> [Given entries]

────────

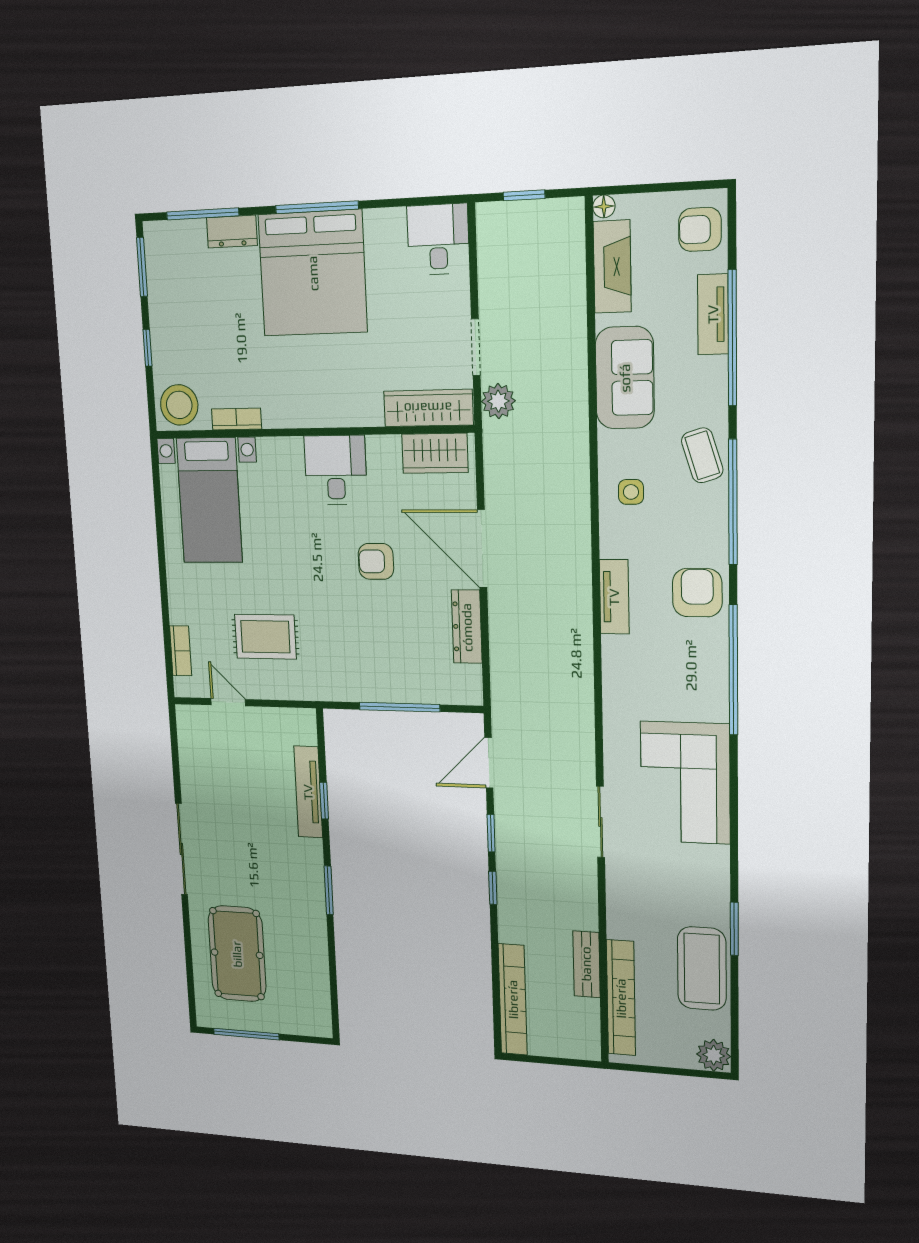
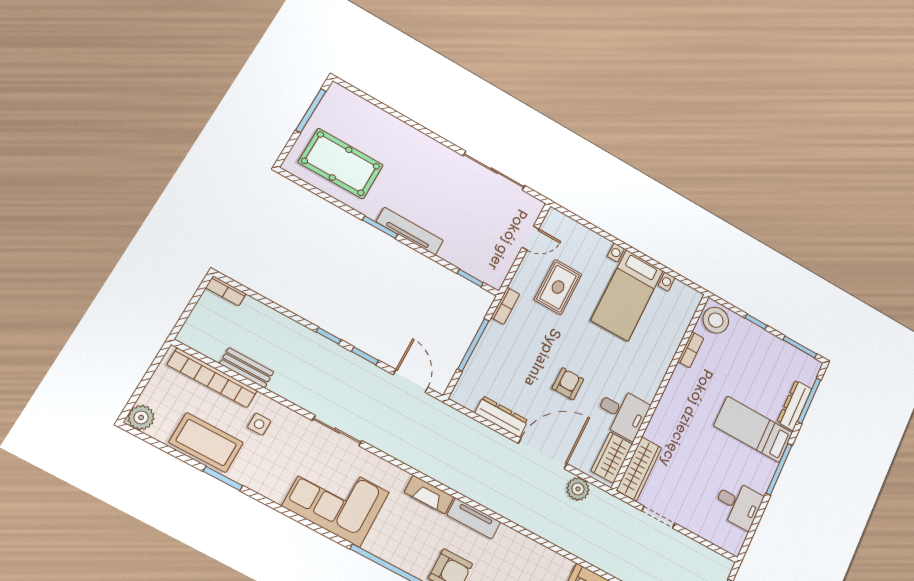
dresser: (232, 232) -> (794, 405), width x1.44
desk: (438, 239) -> (738, 504), moved
bed: (313, 273) -> (753, 429), width x0.49
plant: (498, 401) -> (578, 489), moved
desk: (336, 470) -> (622, 413), moved
side table: (631, 492) -> (259, 424), moved
bed with nightstands: (209, 500) -> (627, 295), moved, turned -90
bookcase: (181, 651) -> (505, 306), moved, turned -90
fireplace: (616, 669) -> (429, 495), added
tv unit: (308, 792) -> (410, 231), moved
window: (324, 801) -> (470, 278), moved
sliding door: (181, 849) -> (494, 171), moved
pool table: (237, 954) -> (341, 164), moved
bookcase: (513, 999) -> (226, 291), width x0.43, depth x0.76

────────

Report back every line of the entries in which "table" occurs.

side table: (631, 492) -> (259, 424), moved
pool table: (237, 954) -> (341, 164), moved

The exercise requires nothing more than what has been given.